• [RECORDS TO PROCESS]:

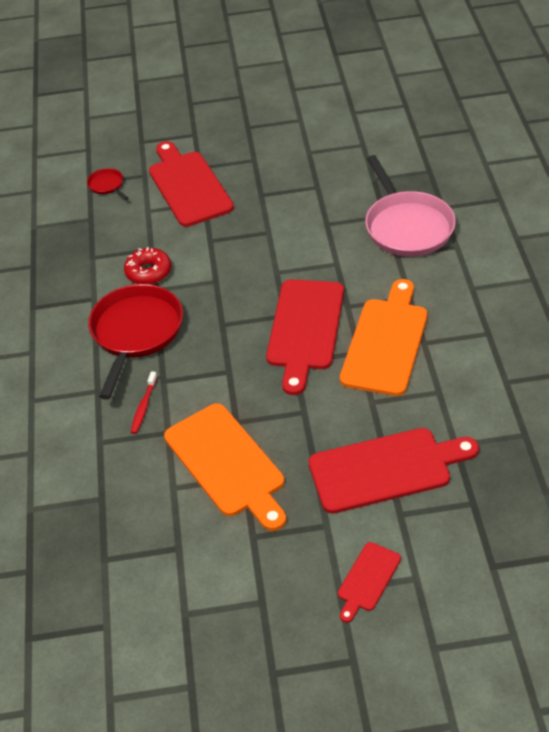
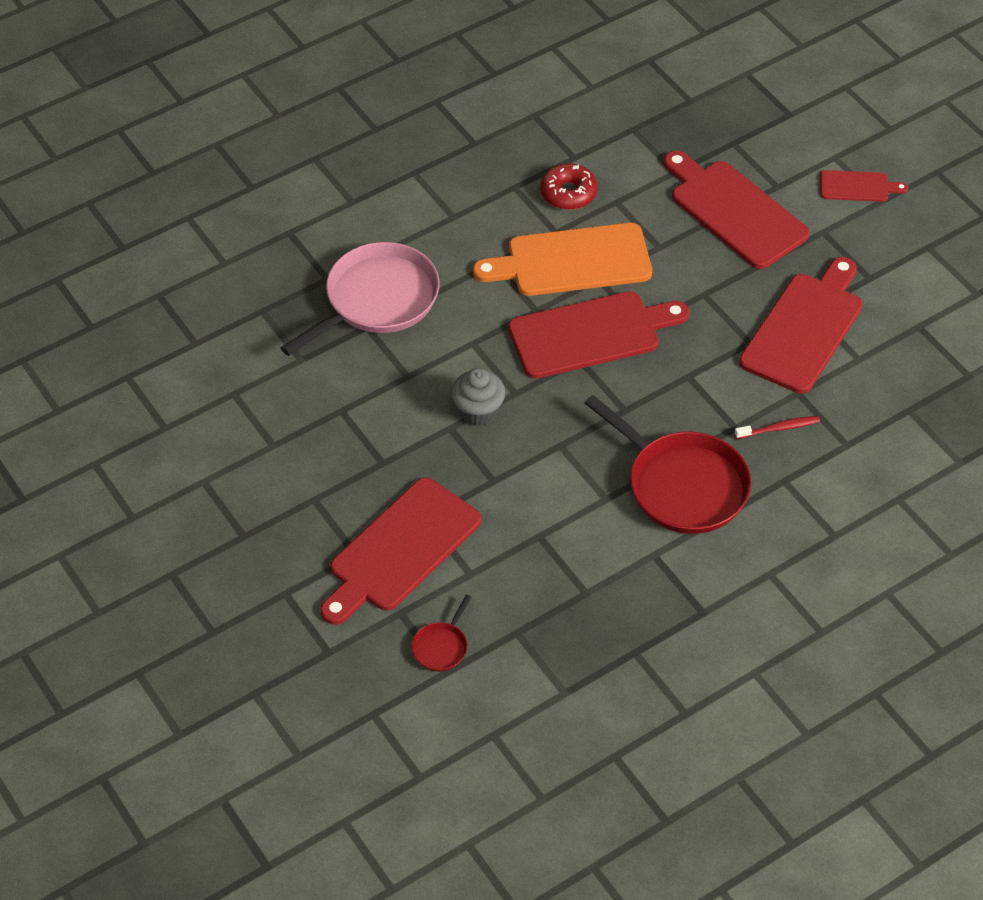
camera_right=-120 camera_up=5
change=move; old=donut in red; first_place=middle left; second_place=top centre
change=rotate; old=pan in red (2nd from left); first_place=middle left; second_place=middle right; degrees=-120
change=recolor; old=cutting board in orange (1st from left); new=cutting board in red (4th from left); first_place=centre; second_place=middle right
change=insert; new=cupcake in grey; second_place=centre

--

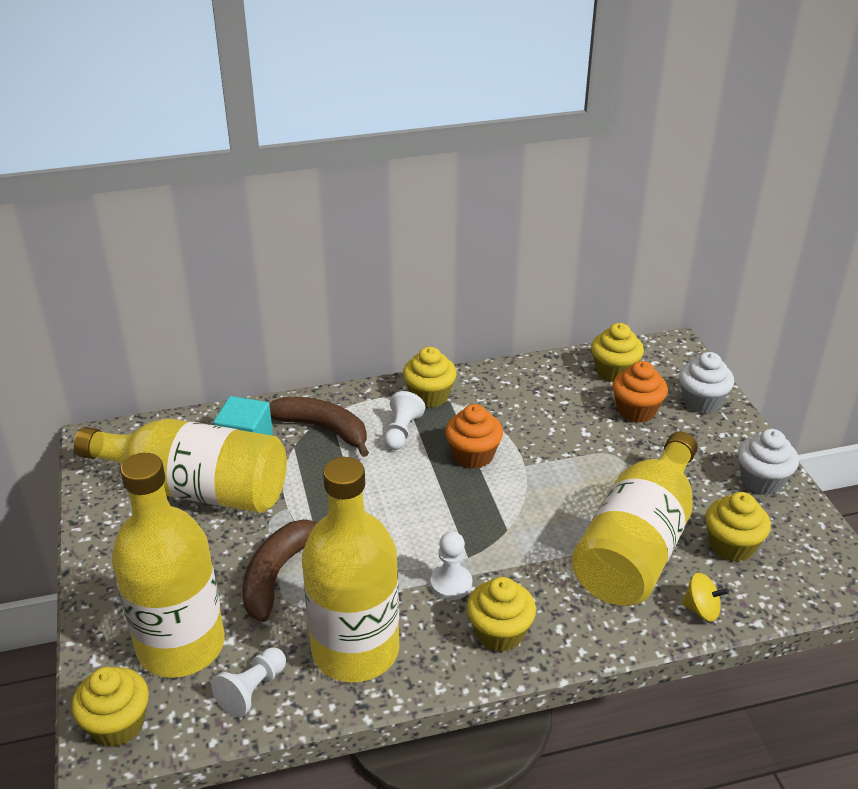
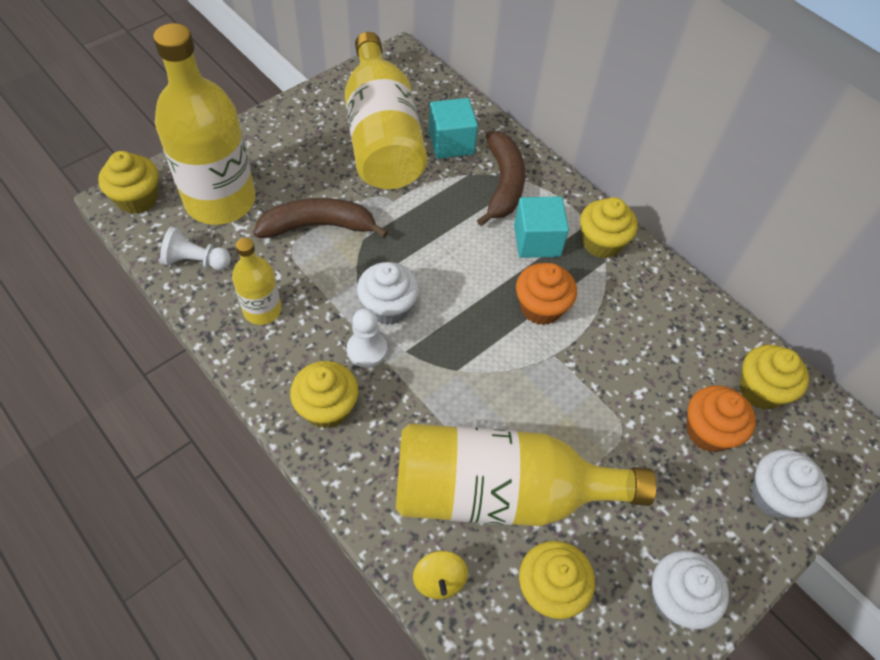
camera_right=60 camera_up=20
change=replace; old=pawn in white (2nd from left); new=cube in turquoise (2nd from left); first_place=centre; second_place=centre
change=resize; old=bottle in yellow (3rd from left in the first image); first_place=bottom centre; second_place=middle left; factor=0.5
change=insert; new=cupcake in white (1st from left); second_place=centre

--

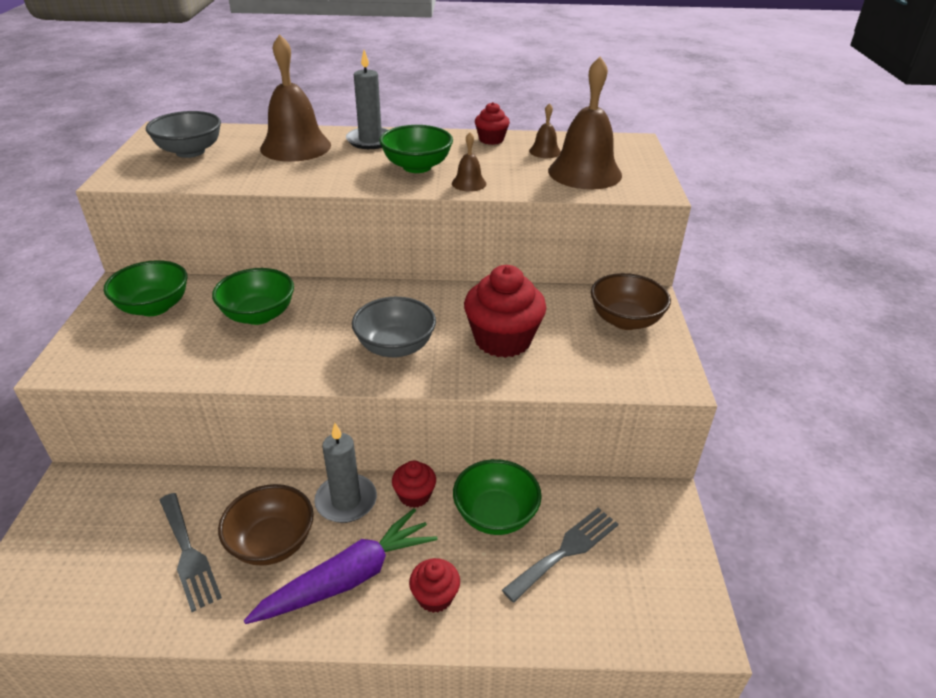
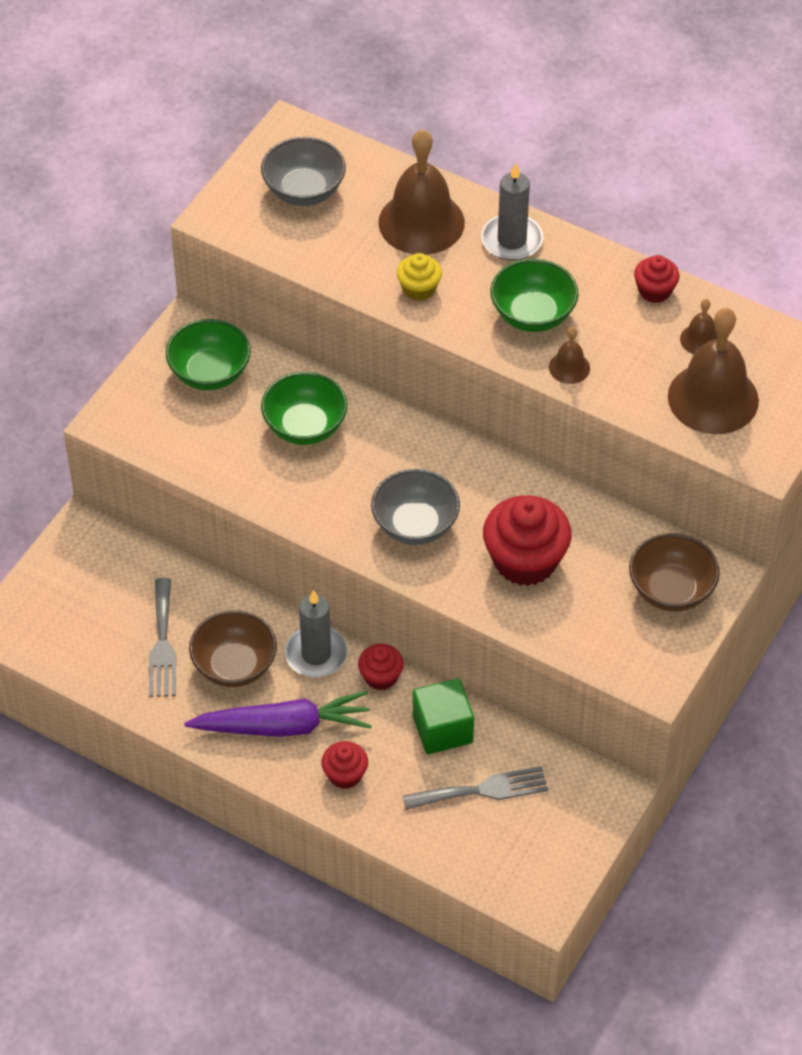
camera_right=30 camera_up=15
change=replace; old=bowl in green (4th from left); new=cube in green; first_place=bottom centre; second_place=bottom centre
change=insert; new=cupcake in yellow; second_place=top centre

• [EXERCISE OBJECTIVE]: Exactly one number is the expected answer: the count of lines in the entries where the word "cupcake" is found.

• [RESPONSE AREA]: 3